Scene change data:
....................

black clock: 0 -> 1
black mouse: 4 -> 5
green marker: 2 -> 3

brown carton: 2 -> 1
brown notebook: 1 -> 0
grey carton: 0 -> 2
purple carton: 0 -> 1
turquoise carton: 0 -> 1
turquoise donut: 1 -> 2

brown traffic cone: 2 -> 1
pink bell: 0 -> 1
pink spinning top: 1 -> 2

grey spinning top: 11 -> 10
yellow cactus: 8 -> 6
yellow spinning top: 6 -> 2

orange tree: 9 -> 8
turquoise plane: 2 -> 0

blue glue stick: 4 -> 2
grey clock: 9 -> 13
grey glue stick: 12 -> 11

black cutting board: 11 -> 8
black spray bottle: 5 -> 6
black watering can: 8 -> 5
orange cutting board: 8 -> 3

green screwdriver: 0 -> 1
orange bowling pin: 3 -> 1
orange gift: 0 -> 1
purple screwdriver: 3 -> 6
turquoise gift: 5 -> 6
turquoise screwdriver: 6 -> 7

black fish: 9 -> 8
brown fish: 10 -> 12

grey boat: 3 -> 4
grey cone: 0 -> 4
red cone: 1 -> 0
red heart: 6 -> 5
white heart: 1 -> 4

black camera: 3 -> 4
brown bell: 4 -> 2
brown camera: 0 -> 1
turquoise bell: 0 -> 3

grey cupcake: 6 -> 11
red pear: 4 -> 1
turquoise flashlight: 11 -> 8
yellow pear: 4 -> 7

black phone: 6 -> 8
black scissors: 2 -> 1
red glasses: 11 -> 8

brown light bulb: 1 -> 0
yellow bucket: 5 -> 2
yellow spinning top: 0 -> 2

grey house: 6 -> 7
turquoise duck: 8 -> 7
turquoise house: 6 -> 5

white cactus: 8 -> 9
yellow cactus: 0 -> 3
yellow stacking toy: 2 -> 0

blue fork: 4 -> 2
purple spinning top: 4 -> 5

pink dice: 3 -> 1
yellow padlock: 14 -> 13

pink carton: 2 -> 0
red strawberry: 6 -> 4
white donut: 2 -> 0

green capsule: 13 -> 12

....................

Look over the entries for "green", then copy every line that includes that string.

green marker: 2 -> 3
green screwdriver: 0 -> 1
green capsule: 13 -> 12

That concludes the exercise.